━━━━━ The data ━━━━━

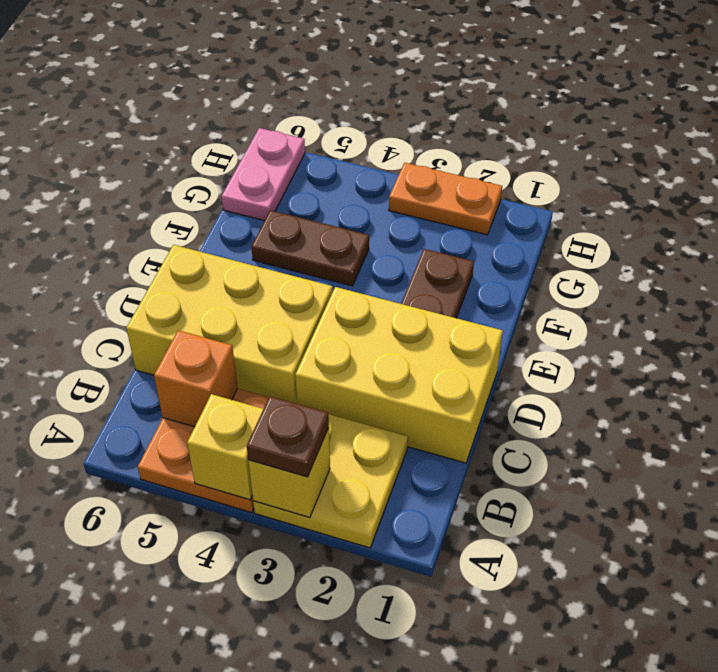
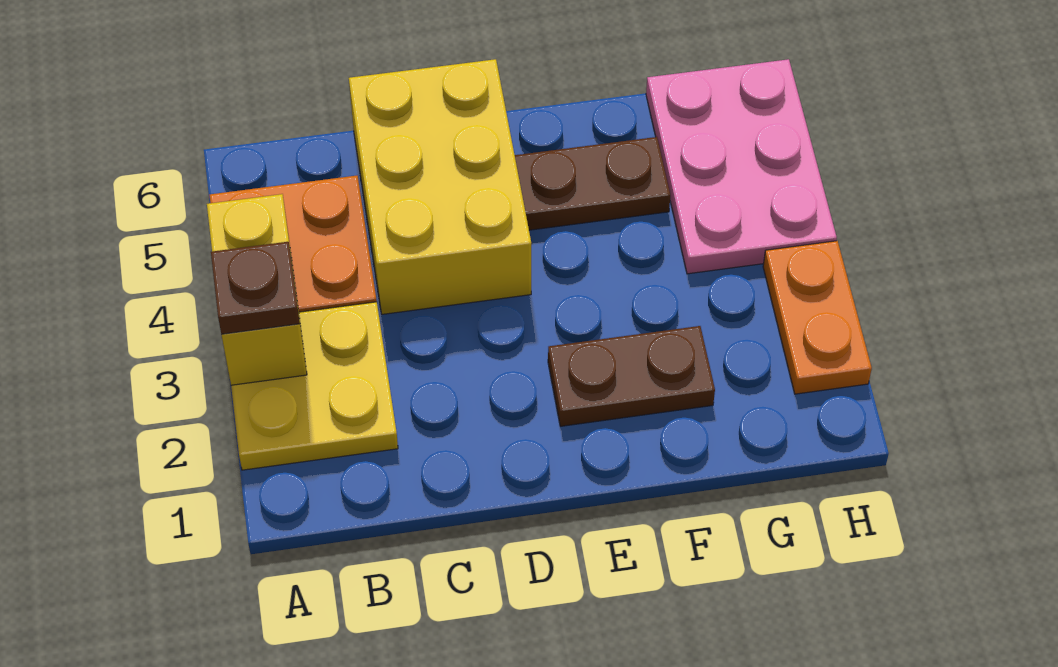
orange brick B5 level 2 -> none
yellow brick C1:D3 level 1 -> none
brown plate F4:F5 level 1 -> brown plate E5:F5 level 1
pink plate G6:H6 level 1 -> pink plate G4:H6 level 1

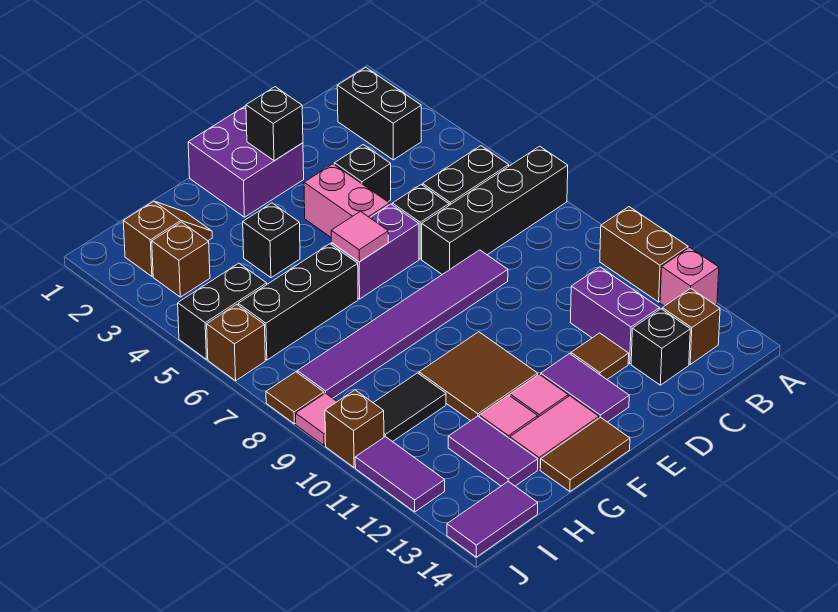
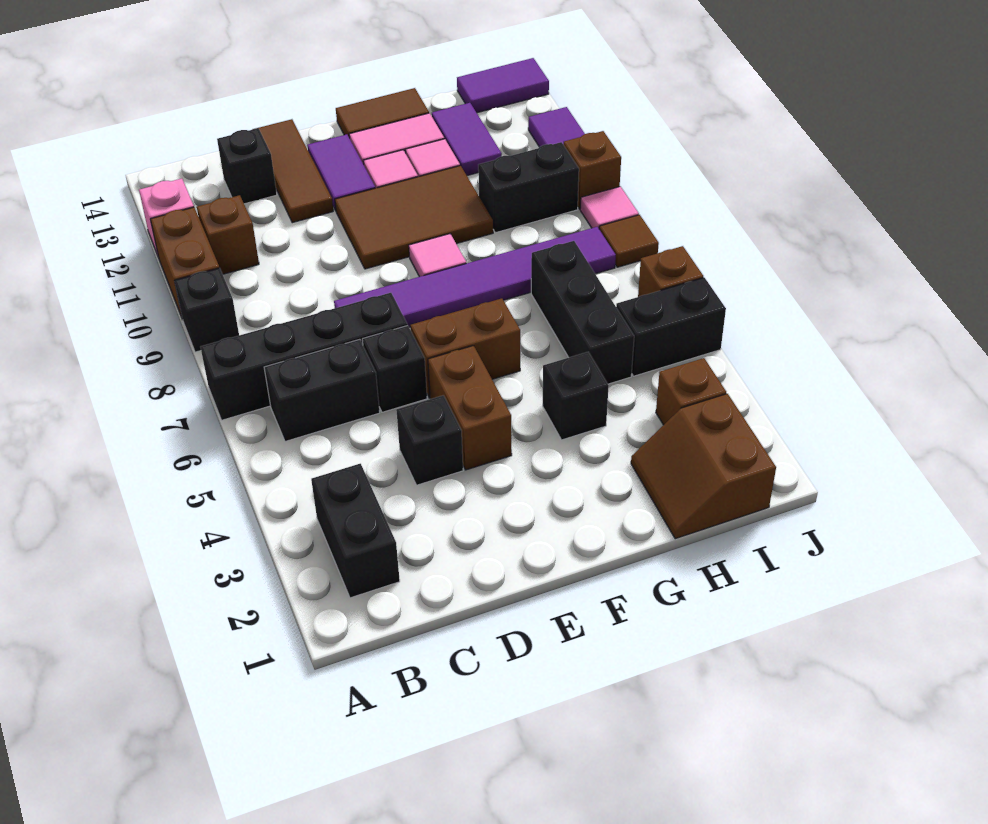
brown brick B13 level 1 -> brown brick B11 level 1
purple brick C11:C12 level 1 -> none
brown tile D12 level 1 -> brown tile D12:D14 level 1
purple brick E1:F2 level 1 -> none
black brick E2 level 2 -> black brick A9 level 1
pink brick E4:E5 level 1 -> brown brick E4:E5 level 1
purple brick E6:F6 level 1 -> brown brick E6:F6 level 1
pink tile F6 level 2 -> pink tile F9 level 1
brown tile F10:G11 level 1 -> brown tile E10:G11 level 1
black brick G6:I6 level 1 -> black brick H5:H7 level 1
brown slope H2:I2 level 1 top I -> brown slope H1:I2 level 1 top I
black tile H10:I10 level 1 -> black brick H10:I10 level 1

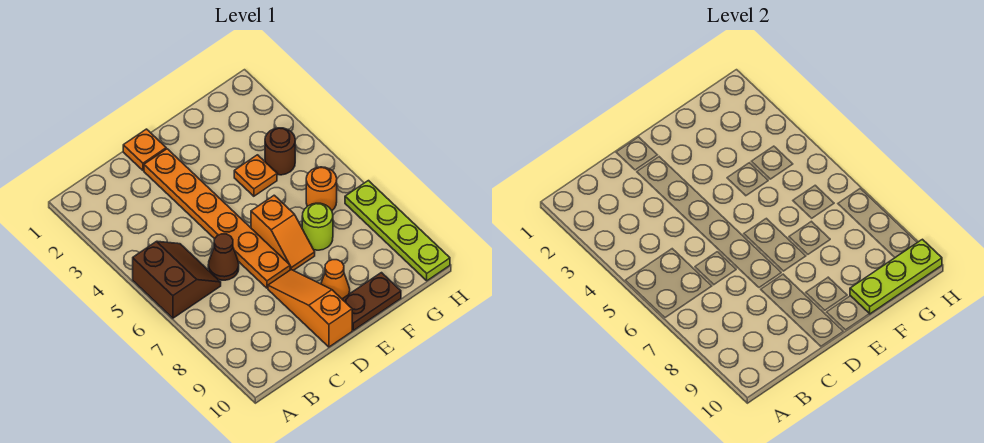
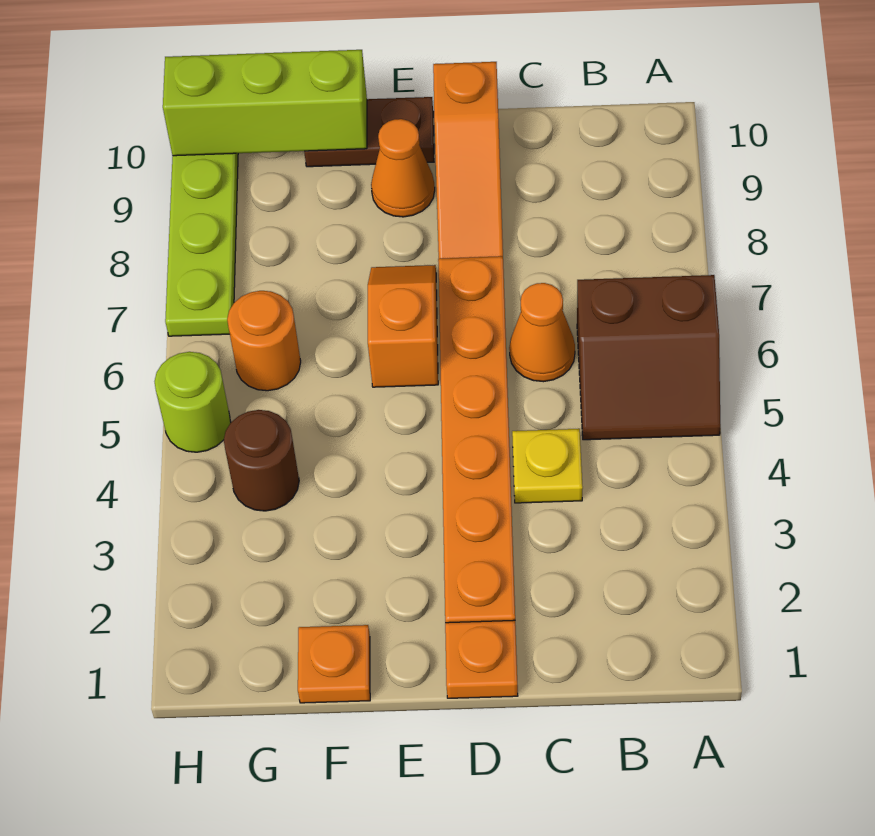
brown slope A5:B6 level 1 top A -> brown slope A5:B6 level 1 top 6
none -> yellow plate C4 level 1
brown cone C6 level 1 -> orange cone C6 level 1
orange plate F4 level 1 -> orange plate F1 level 1
lime round brick F7 level 1 -> lime round brick H5 level 1
lime plate F10:H10 level 2 -> lime brick F10:H10 level 2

━━━━━

◆ Exercise goal:
Your copy should hold only the lines running from the one that contains "black brick G6:I6" through the final line of the data; transcribe them exactly, both ends included, and leave pictures out.

◆ Output for this exercise:
black brick G6:I6 level 1 -> black brick H5:H7 level 1
brown slope H2:I2 level 1 top I -> brown slope H1:I2 level 1 top I
black tile H10:I10 level 1 -> black brick H10:I10 level 1

brown slope A5:B6 level 1 top A -> brown slope A5:B6 level 1 top 6
none -> yellow plate C4 level 1
brown cone C6 level 1 -> orange cone C6 level 1
orange plate F4 level 1 -> orange plate F1 level 1
lime round brick F7 level 1 -> lime round brick H5 level 1
lime plate F10:H10 level 2 -> lime brick F10:H10 level 2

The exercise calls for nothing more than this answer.